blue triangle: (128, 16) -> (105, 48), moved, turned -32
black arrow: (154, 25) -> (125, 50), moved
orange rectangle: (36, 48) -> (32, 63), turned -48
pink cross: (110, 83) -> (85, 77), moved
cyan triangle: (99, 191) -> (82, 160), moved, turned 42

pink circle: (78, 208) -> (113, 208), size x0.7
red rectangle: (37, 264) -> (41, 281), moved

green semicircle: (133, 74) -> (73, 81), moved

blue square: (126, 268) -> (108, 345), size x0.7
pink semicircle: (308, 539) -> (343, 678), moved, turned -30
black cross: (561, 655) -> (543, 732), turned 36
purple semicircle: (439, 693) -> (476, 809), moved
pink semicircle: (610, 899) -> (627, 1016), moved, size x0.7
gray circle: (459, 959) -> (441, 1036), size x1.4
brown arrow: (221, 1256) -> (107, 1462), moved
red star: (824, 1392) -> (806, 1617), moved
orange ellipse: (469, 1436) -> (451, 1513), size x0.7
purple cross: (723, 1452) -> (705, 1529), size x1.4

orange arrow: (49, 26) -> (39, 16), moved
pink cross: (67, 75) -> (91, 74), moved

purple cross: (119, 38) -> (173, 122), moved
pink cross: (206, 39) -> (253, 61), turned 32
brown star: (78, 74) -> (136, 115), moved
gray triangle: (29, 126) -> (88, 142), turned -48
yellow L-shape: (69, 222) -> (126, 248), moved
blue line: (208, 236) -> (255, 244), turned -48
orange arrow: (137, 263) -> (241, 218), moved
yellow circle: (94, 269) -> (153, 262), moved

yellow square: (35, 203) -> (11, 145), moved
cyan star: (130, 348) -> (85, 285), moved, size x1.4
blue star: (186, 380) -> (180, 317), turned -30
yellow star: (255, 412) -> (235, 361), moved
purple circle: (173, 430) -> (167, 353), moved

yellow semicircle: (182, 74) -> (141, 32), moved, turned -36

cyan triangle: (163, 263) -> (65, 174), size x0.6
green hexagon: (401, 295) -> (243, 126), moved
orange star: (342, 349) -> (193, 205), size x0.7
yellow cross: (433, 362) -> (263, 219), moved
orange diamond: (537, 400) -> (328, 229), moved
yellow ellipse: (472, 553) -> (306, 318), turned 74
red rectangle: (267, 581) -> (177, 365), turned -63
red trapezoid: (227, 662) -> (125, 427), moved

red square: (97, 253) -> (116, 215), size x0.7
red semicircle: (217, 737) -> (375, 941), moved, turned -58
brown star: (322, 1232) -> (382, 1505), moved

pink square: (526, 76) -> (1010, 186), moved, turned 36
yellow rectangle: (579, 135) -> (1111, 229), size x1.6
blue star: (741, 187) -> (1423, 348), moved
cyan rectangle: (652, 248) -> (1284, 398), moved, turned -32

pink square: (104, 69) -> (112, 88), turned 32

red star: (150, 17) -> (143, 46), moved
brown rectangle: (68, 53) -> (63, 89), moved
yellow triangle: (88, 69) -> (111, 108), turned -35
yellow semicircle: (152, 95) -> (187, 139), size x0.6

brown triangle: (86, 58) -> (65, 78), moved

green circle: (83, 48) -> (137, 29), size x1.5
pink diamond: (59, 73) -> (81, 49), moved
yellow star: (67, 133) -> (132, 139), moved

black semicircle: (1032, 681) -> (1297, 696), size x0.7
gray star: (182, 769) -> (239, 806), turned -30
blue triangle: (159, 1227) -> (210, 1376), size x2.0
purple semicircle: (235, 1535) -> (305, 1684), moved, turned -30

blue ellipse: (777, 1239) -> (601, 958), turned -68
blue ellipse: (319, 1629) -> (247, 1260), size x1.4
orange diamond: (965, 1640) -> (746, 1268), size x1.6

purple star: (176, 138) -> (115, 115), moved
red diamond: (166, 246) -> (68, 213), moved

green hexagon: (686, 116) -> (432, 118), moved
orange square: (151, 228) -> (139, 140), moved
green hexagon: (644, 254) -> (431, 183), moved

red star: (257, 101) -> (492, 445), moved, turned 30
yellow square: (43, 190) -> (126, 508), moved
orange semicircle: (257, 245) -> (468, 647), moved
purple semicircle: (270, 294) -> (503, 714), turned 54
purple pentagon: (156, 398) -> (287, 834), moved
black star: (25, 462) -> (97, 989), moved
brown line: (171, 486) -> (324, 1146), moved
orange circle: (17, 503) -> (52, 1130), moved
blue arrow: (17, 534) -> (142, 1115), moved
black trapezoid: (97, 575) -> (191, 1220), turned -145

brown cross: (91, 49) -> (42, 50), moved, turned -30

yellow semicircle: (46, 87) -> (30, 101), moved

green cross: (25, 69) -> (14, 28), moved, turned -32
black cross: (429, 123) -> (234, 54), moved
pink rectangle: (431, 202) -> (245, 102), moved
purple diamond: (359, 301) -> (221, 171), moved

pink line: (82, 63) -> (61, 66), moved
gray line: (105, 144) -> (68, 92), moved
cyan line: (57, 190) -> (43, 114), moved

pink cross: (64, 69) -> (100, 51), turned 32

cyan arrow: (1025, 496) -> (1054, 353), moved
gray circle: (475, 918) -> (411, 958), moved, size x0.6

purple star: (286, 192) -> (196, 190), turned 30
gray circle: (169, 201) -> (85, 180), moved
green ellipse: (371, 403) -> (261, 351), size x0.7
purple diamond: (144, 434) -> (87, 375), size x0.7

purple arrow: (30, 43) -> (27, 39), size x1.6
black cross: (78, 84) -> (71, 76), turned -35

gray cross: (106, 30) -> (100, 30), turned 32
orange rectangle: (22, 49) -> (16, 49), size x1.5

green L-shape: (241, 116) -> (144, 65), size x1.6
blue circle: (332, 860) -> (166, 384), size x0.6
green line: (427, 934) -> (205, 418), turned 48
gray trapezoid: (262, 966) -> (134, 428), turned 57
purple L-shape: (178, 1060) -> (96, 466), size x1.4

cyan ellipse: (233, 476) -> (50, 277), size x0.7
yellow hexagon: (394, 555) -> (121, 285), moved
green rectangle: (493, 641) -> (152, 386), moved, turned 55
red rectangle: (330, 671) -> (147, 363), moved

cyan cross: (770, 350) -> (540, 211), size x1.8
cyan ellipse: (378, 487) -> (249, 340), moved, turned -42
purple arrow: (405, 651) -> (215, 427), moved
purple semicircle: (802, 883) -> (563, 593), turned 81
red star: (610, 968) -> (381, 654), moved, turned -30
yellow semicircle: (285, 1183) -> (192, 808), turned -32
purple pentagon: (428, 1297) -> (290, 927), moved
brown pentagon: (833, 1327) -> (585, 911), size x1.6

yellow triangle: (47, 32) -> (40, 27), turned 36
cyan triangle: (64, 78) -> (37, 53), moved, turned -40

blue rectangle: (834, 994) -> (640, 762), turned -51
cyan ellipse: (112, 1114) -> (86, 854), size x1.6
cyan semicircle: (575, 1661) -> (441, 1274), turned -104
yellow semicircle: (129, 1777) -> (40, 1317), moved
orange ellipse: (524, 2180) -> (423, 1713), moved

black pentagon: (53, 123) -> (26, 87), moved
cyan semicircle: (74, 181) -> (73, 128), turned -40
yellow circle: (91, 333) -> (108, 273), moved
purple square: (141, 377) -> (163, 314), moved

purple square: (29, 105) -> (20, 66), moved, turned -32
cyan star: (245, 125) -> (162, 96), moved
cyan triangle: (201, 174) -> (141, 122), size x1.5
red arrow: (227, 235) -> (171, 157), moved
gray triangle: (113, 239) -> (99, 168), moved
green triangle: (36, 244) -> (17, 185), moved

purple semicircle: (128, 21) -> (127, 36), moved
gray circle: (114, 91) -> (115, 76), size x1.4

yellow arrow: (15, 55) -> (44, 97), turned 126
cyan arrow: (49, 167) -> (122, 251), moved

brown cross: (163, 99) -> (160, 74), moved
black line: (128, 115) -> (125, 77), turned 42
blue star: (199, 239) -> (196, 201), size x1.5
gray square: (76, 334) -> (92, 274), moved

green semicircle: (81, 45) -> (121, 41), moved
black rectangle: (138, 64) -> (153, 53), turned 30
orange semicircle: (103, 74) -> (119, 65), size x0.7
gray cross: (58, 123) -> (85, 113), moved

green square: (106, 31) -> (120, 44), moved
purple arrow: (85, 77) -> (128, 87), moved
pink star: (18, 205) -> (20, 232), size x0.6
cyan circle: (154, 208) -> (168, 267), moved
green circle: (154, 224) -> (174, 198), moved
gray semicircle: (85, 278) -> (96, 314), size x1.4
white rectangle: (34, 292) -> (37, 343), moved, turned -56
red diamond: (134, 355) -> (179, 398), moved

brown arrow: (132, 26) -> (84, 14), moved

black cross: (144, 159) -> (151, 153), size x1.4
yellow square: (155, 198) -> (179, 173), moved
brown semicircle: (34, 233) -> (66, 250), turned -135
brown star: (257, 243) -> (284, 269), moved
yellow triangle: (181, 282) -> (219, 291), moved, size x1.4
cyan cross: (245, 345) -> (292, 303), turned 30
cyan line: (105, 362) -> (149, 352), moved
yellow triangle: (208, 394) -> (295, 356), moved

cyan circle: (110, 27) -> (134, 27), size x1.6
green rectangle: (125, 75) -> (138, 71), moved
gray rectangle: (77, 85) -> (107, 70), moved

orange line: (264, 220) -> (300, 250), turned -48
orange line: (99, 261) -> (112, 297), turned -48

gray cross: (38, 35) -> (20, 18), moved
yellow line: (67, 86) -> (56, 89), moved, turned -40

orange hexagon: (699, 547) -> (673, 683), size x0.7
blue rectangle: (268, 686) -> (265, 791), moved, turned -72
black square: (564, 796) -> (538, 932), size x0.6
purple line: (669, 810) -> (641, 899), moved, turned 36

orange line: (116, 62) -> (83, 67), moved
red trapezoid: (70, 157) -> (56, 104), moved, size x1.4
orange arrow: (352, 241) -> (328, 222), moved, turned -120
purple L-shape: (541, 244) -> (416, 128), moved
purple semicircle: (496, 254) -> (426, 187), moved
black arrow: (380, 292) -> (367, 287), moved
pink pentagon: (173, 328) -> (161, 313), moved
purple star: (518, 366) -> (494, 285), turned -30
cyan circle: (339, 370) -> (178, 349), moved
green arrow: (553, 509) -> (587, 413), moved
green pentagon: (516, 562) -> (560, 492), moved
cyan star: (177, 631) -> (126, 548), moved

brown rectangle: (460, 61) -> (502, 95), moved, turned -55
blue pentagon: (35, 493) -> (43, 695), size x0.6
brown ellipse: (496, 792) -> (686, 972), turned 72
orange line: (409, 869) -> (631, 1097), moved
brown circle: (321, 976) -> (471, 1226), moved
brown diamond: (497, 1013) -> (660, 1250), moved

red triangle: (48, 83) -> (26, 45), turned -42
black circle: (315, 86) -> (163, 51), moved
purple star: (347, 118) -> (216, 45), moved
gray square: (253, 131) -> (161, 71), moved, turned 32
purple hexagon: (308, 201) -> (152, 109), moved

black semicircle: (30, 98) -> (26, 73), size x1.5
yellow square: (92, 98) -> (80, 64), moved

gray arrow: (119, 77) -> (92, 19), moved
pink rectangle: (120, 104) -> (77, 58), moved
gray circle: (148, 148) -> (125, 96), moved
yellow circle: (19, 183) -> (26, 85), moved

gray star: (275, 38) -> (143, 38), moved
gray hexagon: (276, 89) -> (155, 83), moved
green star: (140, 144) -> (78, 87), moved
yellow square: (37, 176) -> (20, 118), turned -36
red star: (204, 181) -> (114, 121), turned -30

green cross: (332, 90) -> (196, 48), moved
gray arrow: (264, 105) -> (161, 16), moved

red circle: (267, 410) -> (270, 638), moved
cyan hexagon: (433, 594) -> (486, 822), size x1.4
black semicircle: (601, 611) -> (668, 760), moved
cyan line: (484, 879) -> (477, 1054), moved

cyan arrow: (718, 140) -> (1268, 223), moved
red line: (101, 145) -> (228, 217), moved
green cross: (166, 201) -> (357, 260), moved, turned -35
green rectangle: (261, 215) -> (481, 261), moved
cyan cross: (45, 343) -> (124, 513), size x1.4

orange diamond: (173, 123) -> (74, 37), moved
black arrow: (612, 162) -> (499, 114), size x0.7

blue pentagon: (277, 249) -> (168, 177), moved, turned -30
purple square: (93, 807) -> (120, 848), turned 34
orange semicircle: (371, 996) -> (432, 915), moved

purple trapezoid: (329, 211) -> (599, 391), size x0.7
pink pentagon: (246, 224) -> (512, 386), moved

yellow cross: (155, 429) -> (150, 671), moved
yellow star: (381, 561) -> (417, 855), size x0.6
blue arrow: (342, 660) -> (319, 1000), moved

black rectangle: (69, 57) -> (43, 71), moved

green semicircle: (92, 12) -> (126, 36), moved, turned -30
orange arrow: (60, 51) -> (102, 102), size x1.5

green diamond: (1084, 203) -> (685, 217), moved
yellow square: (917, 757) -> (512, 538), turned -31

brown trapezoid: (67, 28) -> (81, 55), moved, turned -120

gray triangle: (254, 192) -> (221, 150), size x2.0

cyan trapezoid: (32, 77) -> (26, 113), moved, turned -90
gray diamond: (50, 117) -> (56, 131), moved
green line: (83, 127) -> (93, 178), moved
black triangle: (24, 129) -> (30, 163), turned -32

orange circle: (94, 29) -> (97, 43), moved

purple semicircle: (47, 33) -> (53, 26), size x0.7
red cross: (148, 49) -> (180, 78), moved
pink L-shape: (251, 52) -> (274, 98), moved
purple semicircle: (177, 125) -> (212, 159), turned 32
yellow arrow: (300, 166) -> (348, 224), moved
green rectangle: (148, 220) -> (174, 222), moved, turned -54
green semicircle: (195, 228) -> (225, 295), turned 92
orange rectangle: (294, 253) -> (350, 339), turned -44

------------------------------------------------------------------------

* **Your task**
Whenever a line above contains "shape", copy that line.

* **Written answer**
yellow L-shape: (69, 222) -> (126, 248), moved
green L-shape: (241, 116) -> (144, 65), size x1.6
purple L-shape: (178, 1060) -> (96, 466), size x1.4
purple L-shape: (541, 244) -> (416, 128), moved
pink L-shape: (251, 52) -> (274, 98), moved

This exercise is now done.